Work request: For the records below, the count of lines that hold "VEXT" is required; give only that number.

Data entries
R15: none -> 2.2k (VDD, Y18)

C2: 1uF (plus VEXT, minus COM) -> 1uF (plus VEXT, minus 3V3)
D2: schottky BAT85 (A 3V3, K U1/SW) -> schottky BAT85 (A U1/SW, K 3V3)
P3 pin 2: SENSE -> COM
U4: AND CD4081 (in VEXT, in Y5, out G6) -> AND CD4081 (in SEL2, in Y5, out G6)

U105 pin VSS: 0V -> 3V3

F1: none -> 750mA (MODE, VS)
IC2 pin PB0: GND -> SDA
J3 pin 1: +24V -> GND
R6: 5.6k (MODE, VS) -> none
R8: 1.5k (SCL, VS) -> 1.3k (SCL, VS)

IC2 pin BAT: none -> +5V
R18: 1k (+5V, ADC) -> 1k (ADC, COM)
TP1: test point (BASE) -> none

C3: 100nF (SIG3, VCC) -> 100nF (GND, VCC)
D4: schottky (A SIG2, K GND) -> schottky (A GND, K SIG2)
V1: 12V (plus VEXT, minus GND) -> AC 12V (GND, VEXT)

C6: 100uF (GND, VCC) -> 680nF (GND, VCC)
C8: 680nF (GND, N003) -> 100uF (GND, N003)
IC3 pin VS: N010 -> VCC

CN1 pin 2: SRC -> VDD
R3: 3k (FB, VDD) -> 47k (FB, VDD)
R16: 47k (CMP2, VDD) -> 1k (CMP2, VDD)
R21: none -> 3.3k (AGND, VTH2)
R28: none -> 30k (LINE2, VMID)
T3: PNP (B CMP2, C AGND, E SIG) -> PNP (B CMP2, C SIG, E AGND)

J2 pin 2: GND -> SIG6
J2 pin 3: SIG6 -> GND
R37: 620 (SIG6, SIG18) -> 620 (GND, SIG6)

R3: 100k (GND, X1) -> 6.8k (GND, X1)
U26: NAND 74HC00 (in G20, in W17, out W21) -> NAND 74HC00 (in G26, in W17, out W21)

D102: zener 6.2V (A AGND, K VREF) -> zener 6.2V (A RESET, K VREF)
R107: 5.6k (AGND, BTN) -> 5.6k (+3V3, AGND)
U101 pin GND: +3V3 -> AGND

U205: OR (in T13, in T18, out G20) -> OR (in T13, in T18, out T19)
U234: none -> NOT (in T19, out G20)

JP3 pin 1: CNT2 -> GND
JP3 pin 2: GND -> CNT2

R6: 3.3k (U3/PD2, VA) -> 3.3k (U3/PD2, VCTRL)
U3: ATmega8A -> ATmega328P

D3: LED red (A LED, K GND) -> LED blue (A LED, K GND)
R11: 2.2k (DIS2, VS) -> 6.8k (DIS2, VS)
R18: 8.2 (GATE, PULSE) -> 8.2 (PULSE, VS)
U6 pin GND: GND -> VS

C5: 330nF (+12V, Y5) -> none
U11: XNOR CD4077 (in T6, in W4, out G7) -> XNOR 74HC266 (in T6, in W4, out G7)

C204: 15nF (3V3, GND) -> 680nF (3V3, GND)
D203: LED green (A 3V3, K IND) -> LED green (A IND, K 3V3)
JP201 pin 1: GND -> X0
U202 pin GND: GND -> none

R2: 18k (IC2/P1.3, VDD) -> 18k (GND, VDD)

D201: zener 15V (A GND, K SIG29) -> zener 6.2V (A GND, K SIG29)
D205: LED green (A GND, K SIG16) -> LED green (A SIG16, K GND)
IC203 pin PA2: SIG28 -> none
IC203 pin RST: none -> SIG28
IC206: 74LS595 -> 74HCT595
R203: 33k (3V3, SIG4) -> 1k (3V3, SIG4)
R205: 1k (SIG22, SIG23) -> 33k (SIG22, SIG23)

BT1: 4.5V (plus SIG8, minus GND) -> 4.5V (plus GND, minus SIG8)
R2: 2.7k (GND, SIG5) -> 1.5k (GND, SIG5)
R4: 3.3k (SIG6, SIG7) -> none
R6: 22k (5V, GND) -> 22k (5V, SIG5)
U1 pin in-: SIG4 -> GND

Exercise answer: 3